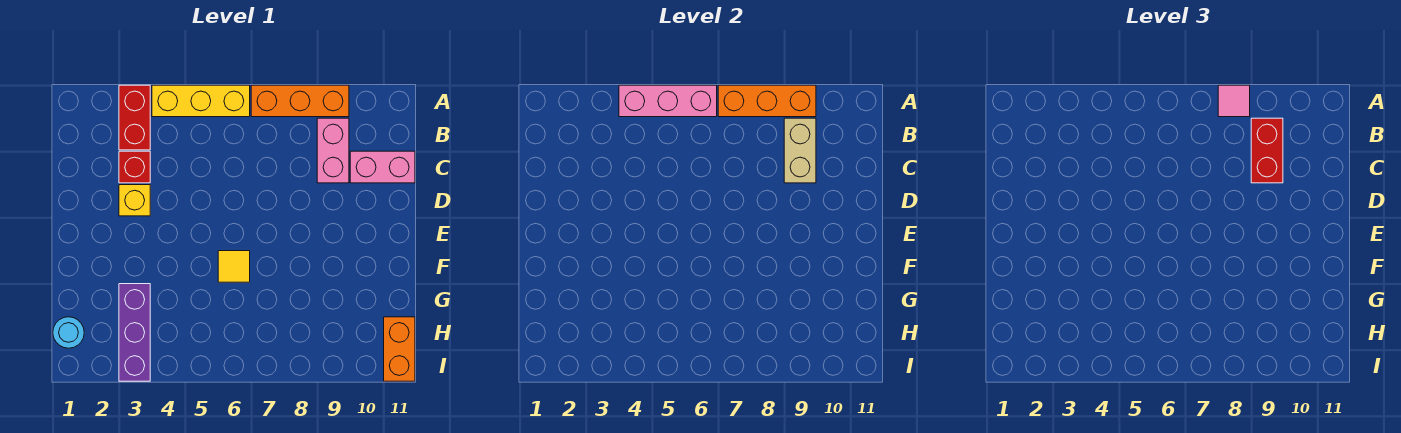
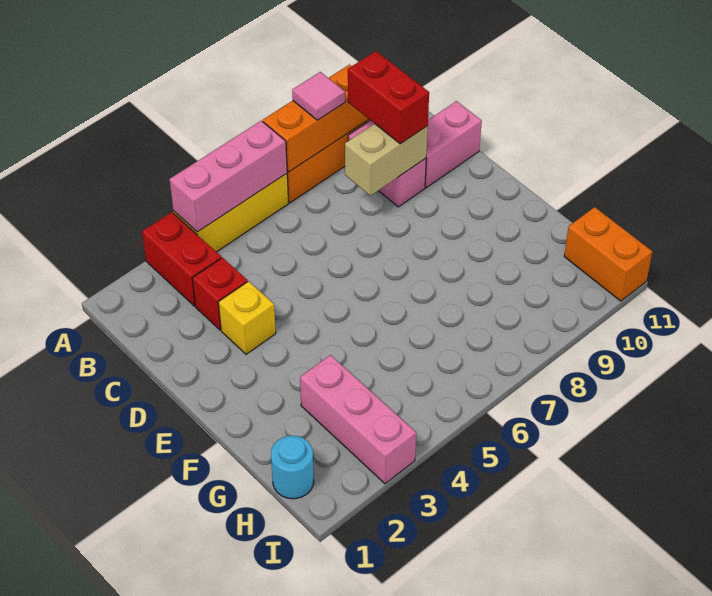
tan brick B9:C9 level 2 -> tan brick C8:C9 level 2
yellow tile F6 level 1 -> none
purple brick G3:I3 level 1 -> pink brick G3:I3 level 1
__________
What you give back must be the data above, reproduced exactly and free of pictures.

ANSWER SPACE
tan brick B9:C9 level 2 -> tan brick C8:C9 level 2
yellow tile F6 level 1 -> none
purple brick G3:I3 level 1 -> pink brick G3:I3 level 1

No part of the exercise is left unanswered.